» What is expected
Copy the lines exactly. Begin at the first line of the data and stop after the line with "(720, 209) = (260, 103): yellow".

» Data supplied
· · · · · · ·
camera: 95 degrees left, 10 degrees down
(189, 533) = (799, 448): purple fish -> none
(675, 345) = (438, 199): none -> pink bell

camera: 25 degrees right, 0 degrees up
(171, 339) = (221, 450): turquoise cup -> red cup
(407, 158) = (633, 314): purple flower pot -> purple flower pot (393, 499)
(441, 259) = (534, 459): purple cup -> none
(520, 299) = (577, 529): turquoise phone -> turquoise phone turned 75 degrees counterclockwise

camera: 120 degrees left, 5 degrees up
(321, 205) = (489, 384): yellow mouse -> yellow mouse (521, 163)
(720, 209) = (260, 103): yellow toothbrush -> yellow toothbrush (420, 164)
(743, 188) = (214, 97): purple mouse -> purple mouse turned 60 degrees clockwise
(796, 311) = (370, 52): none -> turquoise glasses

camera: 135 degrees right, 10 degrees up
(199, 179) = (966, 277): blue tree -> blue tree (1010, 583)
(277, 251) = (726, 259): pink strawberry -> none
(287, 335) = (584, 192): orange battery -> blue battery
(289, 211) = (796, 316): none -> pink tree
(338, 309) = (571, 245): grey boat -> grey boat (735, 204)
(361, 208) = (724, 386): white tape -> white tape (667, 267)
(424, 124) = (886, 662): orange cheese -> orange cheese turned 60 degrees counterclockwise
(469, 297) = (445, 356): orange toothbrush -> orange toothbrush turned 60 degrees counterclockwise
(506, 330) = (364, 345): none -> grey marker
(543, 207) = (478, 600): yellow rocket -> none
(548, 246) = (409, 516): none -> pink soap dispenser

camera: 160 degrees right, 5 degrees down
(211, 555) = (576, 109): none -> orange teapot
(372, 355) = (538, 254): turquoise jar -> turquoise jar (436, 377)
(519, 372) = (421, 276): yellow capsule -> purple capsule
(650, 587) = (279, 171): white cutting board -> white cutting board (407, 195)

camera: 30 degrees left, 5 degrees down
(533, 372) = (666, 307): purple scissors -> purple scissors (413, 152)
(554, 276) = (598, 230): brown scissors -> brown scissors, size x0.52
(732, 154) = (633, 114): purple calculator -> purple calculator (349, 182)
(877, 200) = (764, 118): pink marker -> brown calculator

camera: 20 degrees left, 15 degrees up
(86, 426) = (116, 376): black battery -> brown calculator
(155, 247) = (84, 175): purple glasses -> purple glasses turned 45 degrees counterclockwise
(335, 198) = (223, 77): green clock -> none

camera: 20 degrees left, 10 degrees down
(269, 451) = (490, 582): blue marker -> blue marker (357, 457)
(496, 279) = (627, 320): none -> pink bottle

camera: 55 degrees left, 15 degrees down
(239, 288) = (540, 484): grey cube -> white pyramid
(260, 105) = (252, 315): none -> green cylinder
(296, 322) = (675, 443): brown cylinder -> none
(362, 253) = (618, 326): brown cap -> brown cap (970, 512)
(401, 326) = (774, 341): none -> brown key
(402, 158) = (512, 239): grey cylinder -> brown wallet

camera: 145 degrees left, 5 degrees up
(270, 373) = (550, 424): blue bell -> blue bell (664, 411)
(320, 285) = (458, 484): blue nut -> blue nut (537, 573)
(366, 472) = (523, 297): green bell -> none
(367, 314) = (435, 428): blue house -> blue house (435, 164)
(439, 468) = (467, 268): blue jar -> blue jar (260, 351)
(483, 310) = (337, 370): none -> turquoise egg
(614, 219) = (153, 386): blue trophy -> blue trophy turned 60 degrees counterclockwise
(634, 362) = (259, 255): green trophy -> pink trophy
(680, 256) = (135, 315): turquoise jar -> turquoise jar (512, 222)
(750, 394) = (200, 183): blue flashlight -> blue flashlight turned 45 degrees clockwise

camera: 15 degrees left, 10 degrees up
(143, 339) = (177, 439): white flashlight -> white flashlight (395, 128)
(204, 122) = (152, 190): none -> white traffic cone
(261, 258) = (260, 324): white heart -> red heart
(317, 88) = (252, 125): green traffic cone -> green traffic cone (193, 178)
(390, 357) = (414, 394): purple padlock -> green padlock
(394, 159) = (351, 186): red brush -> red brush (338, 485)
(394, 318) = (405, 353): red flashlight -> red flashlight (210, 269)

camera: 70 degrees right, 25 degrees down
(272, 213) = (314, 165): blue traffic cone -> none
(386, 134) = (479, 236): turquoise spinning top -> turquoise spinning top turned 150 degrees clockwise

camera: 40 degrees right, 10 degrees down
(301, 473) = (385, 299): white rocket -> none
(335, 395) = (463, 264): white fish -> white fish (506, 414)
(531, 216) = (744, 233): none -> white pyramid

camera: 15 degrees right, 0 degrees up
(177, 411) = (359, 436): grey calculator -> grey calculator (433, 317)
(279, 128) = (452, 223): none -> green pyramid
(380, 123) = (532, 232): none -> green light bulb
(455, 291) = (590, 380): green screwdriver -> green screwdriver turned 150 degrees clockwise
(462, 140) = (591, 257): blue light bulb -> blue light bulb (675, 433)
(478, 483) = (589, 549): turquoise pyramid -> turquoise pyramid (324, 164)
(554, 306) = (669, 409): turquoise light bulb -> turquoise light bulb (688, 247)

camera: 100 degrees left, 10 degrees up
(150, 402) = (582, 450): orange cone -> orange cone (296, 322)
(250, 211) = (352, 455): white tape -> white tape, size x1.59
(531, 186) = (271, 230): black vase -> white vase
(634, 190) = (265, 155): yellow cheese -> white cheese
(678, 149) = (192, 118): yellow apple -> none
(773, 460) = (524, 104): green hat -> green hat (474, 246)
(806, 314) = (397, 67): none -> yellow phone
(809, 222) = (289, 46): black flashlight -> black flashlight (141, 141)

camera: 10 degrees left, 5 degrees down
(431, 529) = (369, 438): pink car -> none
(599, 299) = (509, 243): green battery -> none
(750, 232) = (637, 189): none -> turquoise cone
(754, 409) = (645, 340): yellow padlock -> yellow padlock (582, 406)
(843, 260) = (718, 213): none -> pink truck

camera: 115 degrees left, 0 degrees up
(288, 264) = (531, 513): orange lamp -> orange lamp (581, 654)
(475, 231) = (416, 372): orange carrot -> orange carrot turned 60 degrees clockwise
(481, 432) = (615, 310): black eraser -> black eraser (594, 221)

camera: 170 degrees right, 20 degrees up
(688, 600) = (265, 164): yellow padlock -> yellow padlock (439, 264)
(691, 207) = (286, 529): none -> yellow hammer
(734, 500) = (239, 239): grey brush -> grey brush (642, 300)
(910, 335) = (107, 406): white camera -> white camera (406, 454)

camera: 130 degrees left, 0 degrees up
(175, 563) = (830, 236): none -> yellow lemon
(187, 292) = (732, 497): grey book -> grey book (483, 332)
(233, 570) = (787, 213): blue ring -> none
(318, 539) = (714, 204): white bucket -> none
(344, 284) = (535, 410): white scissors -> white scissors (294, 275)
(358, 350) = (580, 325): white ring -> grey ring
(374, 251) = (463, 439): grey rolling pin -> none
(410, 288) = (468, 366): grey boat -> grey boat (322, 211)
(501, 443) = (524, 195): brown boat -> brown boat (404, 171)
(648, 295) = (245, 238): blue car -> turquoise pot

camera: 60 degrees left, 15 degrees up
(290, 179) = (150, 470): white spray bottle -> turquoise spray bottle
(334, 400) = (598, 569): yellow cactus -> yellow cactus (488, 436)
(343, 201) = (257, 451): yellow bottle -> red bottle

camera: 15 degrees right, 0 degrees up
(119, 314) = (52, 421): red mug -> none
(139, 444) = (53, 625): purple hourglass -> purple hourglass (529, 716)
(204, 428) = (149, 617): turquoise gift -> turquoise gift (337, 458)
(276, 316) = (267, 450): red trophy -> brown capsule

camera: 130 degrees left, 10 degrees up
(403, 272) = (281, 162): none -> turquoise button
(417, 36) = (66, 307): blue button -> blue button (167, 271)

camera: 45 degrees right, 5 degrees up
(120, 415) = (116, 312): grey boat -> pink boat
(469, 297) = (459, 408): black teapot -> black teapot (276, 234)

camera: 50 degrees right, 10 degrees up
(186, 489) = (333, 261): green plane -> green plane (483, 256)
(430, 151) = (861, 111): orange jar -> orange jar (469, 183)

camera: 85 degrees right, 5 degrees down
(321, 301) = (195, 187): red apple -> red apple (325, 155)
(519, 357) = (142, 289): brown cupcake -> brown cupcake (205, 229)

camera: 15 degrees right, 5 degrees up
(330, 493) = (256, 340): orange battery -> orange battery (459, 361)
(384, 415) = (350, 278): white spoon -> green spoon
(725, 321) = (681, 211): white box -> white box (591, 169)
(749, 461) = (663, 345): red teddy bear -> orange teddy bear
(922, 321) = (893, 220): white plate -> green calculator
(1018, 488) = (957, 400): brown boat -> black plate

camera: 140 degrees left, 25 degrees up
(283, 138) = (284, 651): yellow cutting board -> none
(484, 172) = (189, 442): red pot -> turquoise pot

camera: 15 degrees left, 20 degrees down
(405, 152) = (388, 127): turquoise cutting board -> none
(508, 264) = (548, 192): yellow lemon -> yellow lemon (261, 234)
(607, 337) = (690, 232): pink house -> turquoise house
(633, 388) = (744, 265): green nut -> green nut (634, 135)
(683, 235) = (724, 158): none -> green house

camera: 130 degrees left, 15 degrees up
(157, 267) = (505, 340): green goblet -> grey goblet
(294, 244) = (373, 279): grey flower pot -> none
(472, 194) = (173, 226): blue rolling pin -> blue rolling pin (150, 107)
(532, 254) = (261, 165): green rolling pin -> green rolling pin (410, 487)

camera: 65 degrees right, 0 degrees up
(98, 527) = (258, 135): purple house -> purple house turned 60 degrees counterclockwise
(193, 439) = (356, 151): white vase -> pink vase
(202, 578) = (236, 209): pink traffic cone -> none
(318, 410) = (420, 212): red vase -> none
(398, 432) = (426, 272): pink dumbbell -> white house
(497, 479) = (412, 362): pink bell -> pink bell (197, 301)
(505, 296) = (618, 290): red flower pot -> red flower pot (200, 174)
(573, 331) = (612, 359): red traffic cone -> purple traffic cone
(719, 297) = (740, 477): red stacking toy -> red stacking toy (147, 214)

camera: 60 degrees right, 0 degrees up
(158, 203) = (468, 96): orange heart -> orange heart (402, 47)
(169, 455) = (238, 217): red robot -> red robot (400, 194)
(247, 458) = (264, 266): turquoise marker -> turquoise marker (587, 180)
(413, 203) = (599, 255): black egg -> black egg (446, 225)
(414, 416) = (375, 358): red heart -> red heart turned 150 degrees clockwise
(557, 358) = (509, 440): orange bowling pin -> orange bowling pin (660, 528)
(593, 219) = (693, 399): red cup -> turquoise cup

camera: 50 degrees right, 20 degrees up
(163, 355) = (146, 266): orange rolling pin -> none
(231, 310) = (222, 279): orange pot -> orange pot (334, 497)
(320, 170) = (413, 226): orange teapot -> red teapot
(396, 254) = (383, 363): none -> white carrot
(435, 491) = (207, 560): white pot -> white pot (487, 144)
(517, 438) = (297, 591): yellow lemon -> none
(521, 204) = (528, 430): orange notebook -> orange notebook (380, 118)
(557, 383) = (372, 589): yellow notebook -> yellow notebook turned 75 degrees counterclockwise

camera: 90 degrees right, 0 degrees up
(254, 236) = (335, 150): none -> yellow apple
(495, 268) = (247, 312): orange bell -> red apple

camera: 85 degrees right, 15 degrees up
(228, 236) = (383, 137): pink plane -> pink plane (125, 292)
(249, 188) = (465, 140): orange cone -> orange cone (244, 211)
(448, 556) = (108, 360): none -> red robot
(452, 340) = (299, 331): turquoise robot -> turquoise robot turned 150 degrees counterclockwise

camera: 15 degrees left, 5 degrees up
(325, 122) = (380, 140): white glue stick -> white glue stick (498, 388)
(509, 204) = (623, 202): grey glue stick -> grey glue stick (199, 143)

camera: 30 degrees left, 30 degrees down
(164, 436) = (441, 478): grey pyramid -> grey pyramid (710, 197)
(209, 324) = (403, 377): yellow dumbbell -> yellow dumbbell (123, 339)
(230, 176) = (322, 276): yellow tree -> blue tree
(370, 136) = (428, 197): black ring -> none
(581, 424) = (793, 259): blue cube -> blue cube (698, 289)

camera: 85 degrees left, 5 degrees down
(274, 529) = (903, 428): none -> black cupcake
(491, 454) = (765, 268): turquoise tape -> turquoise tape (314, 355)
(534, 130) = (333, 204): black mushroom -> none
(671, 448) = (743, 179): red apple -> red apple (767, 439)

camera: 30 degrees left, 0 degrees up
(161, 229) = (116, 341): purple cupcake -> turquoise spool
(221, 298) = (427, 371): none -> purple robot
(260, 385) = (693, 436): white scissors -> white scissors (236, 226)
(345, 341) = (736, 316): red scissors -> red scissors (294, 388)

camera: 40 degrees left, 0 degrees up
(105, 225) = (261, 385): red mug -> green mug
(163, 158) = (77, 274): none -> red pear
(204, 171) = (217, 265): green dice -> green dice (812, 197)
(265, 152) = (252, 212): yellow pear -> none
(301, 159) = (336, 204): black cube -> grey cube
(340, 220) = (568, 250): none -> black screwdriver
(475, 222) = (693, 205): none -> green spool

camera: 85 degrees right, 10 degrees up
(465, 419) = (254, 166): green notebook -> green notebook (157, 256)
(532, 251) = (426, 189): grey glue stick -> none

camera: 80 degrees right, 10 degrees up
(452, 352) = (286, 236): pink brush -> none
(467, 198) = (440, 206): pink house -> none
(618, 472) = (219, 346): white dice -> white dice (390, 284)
· · · · · · ·
» Solved exercise
camera: 95 degrees left, 10 degrees down
(189, 533) = (799, 448): purple fish -> none
(675, 345) = (438, 199): none -> pink bell

camera: 25 degrees right, 0 degrees up
(171, 339) = (221, 450): turquoise cup -> red cup
(407, 158) = (633, 314): purple flower pot -> purple flower pot (393, 499)
(441, 259) = (534, 459): purple cup -> none
(520, 299) = (577, 529): turquoise phone -> turquoise phone turned 75 degrees counterclockwise

camera: 120 degrees left, 5 degrees up
(321, 205) = (489, 384): yellow mouse -> yellow mouse (521, 163)
(720, 209) = (260, 103): yellow toothbrush -> yellow toothbrush (420, 164)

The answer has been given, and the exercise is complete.